Gather every line in the material below that contains the string "upbow", treating uppercase and lowercase as different.

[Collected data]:
--- Start ---

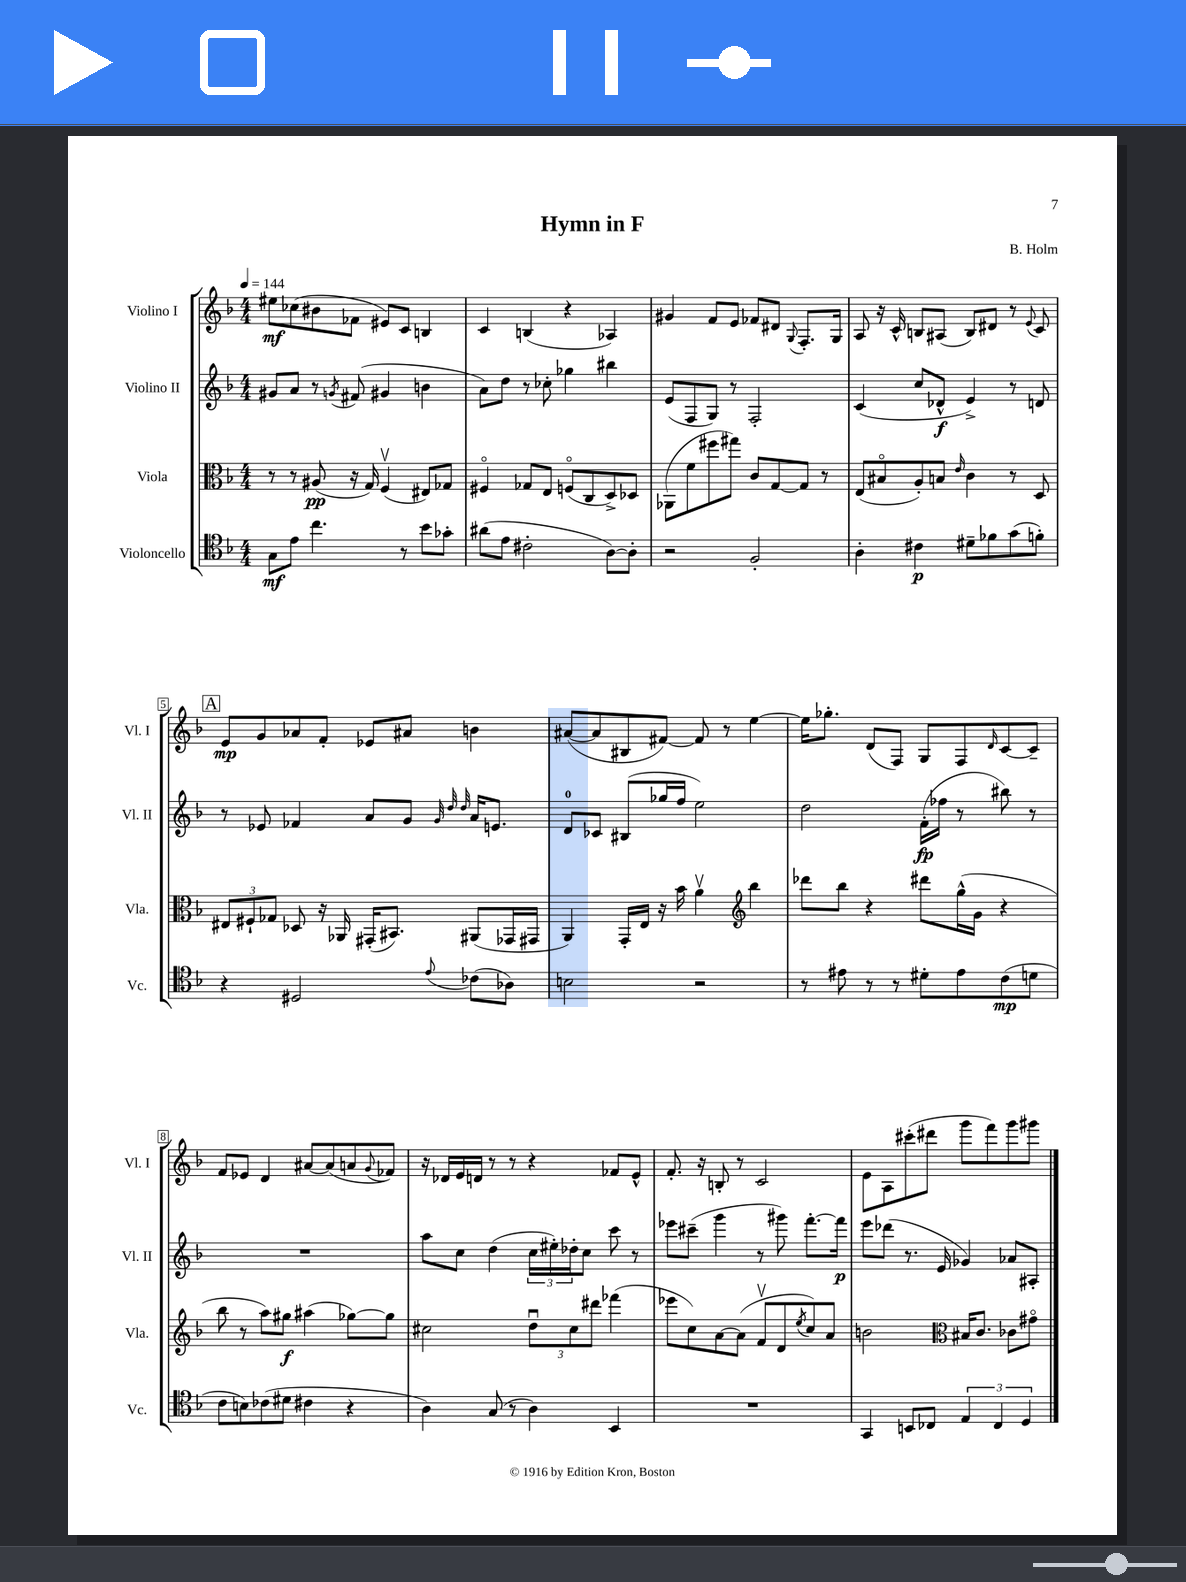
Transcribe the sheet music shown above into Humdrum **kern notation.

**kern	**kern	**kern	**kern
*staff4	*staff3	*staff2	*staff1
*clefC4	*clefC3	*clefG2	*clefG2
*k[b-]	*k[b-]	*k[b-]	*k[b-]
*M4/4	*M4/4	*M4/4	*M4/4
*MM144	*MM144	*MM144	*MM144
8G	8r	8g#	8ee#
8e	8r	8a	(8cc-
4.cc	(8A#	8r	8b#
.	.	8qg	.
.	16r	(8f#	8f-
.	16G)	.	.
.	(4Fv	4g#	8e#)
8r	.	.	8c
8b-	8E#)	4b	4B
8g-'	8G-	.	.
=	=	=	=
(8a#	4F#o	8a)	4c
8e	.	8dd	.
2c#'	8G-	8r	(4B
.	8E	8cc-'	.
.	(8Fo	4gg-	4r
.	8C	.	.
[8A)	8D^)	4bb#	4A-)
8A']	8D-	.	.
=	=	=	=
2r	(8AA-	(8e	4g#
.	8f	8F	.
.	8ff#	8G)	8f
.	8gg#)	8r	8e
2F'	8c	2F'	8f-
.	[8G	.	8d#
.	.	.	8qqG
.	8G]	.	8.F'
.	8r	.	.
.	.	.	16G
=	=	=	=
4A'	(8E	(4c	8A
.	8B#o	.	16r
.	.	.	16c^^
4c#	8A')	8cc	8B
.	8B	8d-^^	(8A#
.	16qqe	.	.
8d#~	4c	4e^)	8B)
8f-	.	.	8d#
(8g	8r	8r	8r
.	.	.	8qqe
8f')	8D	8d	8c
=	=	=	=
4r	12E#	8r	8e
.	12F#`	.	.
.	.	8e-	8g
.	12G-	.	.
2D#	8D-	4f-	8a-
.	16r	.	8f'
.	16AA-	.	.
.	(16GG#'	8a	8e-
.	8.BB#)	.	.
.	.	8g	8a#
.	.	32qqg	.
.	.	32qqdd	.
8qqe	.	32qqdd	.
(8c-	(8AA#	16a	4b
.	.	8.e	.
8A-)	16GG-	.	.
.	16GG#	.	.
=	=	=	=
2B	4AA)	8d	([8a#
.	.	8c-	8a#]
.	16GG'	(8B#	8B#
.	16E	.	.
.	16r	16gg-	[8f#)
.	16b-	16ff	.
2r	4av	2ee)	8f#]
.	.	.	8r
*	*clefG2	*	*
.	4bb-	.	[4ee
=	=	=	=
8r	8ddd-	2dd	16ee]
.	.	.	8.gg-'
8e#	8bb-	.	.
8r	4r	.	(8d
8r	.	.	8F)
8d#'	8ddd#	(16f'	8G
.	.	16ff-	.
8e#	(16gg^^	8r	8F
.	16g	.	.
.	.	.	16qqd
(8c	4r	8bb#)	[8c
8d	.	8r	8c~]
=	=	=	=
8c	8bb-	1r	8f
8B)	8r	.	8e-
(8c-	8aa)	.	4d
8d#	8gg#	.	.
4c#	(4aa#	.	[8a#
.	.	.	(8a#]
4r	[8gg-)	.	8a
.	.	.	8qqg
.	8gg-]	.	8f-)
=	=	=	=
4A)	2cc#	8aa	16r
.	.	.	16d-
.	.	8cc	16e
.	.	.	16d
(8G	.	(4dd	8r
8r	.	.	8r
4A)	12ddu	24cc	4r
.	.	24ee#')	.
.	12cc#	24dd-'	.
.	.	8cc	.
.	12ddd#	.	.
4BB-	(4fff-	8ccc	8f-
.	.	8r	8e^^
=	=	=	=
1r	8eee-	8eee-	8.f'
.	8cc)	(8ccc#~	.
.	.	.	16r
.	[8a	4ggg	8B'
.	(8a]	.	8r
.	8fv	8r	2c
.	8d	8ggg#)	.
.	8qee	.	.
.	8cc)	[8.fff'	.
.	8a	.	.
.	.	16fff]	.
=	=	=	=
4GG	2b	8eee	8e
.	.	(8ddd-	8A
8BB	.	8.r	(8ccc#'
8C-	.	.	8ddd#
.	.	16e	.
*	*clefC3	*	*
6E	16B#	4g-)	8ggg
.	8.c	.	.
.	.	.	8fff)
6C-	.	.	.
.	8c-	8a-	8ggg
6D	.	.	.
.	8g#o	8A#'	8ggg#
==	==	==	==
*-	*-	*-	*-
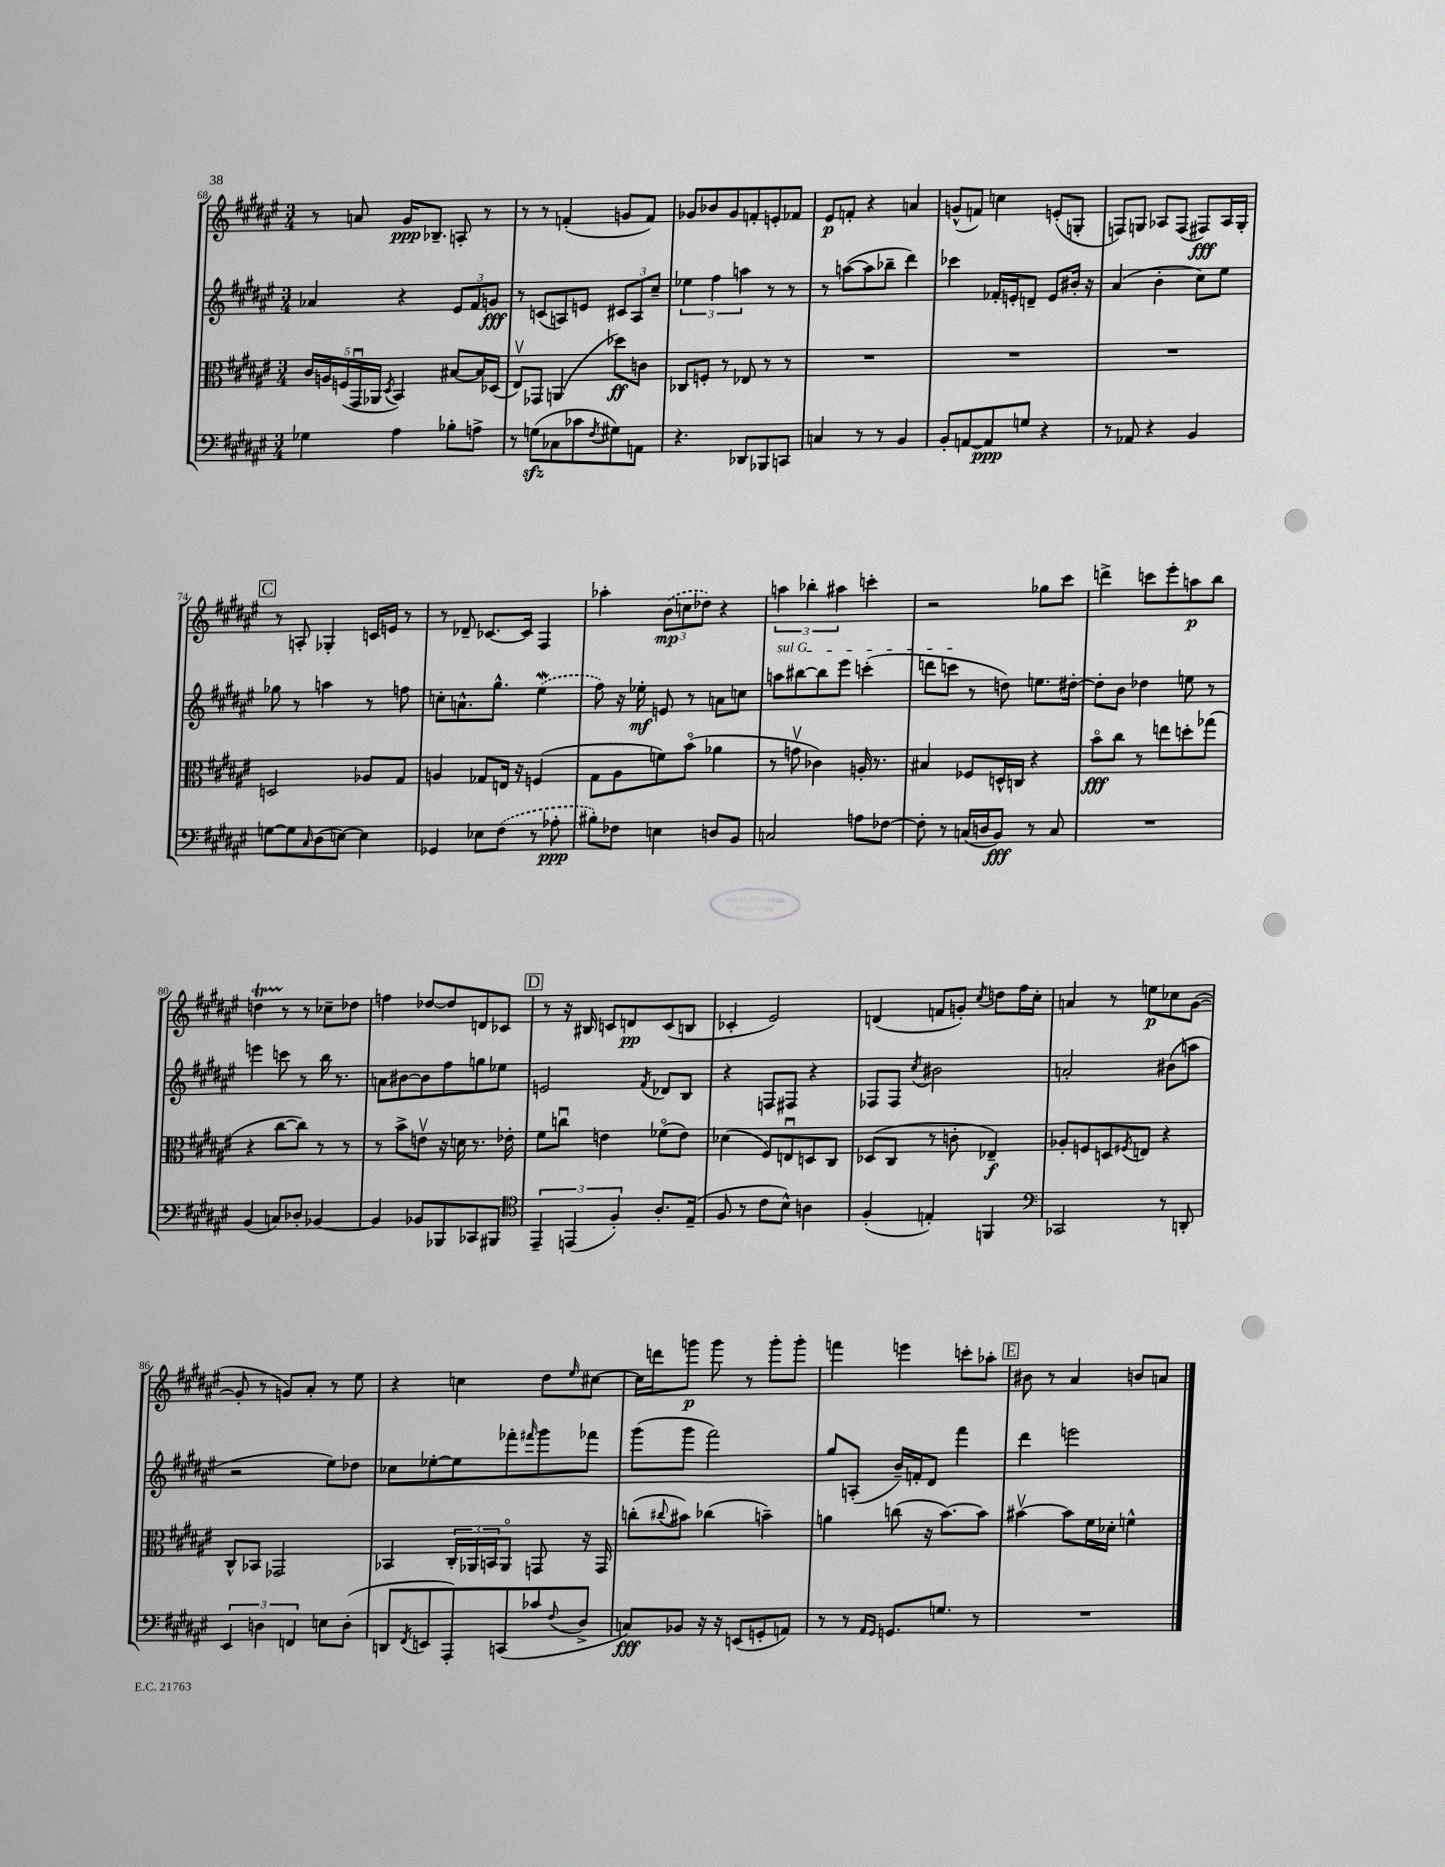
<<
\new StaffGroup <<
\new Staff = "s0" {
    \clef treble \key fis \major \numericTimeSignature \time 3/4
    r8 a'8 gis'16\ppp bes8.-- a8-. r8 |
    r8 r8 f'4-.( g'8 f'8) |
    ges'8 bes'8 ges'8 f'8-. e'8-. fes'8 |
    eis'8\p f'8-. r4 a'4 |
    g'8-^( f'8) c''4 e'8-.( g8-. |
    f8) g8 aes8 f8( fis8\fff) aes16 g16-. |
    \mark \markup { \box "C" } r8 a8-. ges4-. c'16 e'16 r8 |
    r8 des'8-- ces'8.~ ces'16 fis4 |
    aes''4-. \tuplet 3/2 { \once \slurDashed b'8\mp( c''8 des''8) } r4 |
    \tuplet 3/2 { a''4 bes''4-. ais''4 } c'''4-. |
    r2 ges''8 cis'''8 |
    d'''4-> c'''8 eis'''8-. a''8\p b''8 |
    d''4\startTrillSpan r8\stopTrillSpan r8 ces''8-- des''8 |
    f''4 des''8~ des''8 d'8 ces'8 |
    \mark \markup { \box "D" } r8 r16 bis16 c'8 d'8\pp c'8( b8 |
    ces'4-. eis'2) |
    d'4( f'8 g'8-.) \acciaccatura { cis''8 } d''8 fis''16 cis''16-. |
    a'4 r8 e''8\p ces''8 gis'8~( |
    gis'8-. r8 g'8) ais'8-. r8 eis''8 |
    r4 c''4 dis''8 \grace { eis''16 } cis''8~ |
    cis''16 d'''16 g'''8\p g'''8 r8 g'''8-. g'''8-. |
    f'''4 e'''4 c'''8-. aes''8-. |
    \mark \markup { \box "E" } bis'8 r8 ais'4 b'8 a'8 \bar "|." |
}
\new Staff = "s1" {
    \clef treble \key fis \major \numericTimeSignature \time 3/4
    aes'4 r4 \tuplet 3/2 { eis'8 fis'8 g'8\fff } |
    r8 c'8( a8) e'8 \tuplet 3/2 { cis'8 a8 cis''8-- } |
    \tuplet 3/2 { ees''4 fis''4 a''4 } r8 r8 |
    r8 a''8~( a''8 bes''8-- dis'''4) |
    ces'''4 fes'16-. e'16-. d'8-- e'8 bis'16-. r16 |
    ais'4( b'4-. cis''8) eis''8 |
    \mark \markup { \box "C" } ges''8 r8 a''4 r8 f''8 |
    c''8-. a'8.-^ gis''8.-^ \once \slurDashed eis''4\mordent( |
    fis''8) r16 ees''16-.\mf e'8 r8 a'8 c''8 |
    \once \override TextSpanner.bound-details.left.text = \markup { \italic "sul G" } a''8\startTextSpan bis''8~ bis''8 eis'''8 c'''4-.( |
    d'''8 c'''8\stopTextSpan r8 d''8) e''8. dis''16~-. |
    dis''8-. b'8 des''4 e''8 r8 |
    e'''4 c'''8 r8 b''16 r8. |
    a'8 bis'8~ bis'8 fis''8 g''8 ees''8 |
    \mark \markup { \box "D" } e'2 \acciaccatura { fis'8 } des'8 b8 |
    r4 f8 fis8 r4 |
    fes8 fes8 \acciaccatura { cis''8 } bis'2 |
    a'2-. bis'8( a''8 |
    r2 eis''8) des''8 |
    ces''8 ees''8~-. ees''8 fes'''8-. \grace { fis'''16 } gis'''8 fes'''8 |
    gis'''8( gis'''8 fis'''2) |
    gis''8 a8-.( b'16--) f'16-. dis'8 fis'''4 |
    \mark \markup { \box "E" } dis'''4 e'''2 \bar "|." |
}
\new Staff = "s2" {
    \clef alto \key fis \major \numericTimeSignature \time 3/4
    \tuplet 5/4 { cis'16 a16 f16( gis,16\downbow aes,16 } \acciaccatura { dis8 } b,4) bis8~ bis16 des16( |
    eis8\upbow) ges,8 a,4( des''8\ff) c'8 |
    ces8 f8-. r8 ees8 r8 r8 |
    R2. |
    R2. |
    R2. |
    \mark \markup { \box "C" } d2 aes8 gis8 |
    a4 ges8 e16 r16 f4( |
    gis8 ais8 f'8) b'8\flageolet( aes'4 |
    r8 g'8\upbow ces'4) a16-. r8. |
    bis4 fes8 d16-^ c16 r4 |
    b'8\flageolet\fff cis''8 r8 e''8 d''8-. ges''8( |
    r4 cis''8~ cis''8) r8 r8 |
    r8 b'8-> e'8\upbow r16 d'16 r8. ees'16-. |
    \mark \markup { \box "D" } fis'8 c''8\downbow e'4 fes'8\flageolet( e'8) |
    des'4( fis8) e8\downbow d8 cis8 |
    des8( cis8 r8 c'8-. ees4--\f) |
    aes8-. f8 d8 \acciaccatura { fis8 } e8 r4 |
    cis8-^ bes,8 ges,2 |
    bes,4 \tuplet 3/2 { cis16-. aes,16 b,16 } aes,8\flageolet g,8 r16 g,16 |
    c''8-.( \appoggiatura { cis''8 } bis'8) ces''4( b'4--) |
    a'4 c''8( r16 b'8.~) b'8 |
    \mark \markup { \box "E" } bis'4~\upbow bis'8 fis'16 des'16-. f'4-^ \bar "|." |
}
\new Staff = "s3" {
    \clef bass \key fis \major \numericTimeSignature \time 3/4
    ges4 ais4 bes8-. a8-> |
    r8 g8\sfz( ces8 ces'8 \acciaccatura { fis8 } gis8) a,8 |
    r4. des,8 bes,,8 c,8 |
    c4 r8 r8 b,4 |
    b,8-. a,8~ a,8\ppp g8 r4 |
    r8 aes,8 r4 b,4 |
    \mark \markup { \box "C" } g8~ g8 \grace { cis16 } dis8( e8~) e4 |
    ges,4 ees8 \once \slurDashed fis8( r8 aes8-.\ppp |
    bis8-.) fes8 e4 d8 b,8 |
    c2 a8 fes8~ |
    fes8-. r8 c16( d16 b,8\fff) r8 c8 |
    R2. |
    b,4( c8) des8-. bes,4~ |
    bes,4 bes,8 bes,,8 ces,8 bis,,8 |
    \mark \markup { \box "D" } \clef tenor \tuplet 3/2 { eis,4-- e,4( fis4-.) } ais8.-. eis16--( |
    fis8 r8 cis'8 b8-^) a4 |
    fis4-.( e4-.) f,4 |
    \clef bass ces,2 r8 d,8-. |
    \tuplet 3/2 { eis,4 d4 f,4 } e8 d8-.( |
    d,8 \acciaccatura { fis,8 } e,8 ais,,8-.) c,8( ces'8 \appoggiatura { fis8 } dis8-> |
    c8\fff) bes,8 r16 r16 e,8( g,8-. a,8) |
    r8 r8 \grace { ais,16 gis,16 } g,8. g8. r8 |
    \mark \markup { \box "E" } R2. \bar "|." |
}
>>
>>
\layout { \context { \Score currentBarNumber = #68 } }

--- End ---

[Task result]:
    eis8\upbow) ges,8 a,4( des''8\ff) c'8 |
    r8 g'8\upbow ces'4) a16-. r8. |
    r8 b'8-> e'8\upbow r16 d'16 r8. ees'16-. |
    \mark \markup { \box "E" } bis'4~\upbow bis'8 fis'16 des'16-. f'4-^ \bar "|." |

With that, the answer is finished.